* **What you will do**
Go through the following data and transcribe exactly the stretch of lines from the one holding "missing: Pokal/türkis <148" to the one holding "colour: Erdbeere/weiß <813", both included.

[Coordinate-based object records]
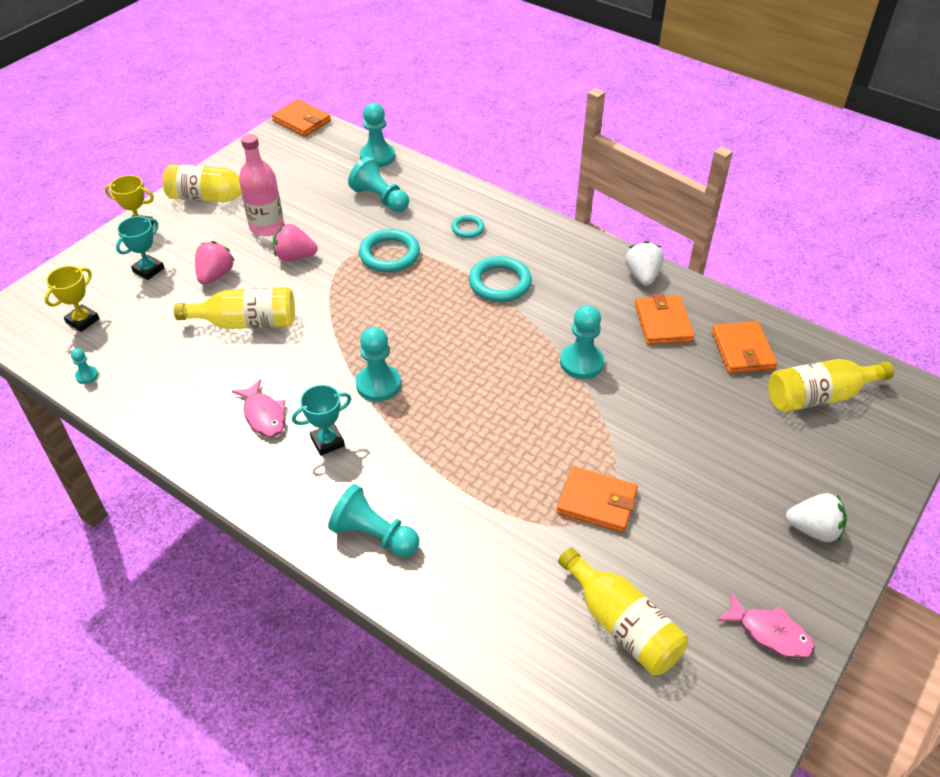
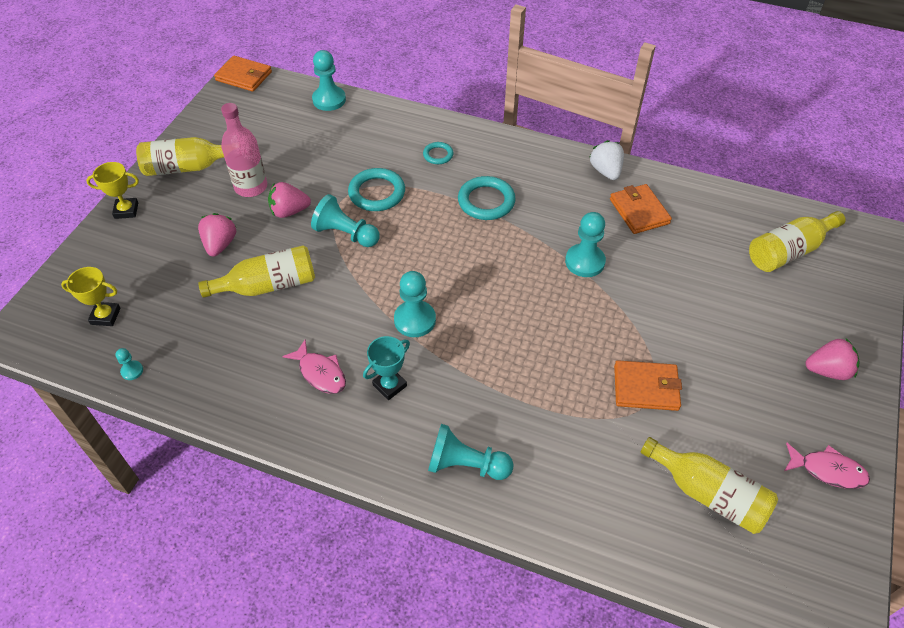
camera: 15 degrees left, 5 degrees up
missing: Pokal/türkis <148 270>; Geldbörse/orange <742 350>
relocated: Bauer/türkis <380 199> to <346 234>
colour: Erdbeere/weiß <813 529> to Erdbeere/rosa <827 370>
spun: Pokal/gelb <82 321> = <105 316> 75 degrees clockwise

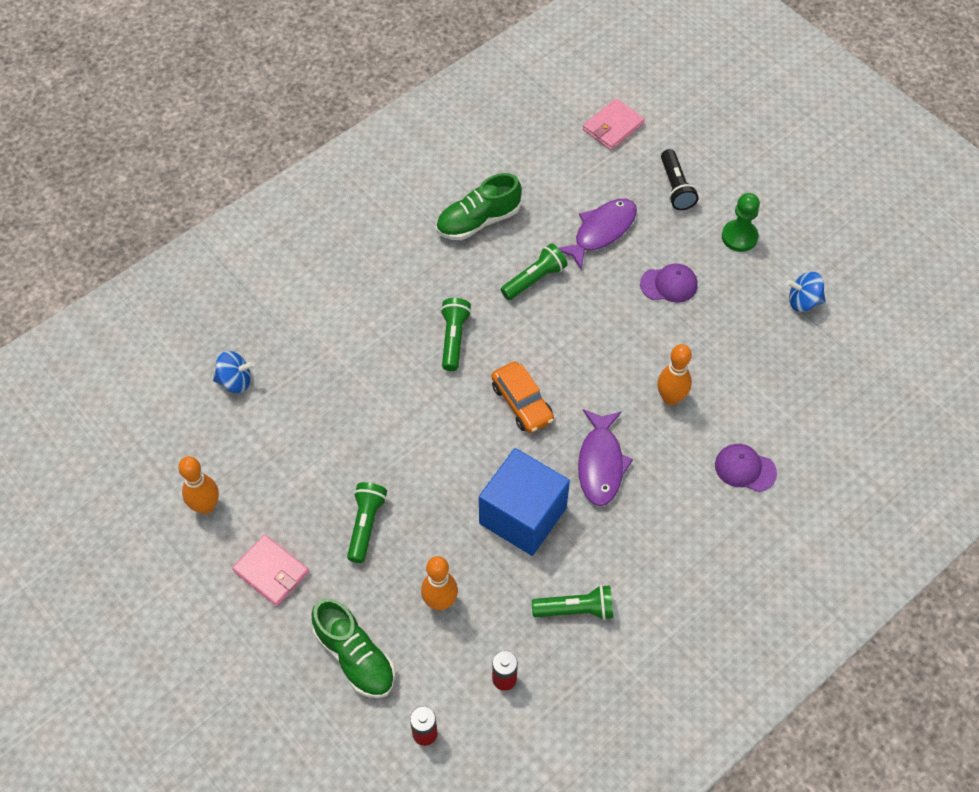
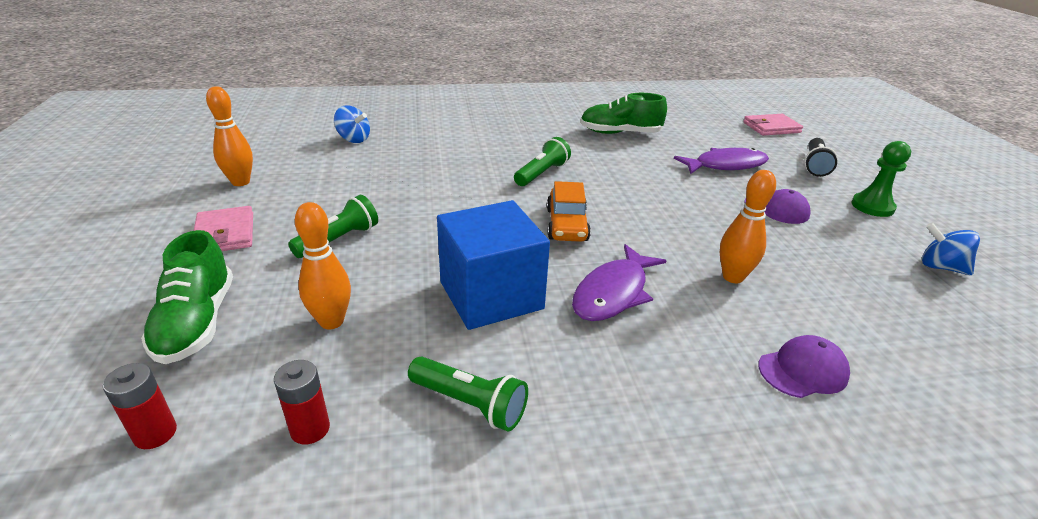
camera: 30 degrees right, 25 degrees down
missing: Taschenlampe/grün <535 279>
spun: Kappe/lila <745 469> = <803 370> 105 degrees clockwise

* **Exercise solution**
missing: Pokal/türkis <148 270>; Geldbörse/orange <742 350>
relocated: Bauer/türkis <380 199> to <346 234>
colour: Erdbeere/weiß <813 529> to Erdbeere/rosa <827 370>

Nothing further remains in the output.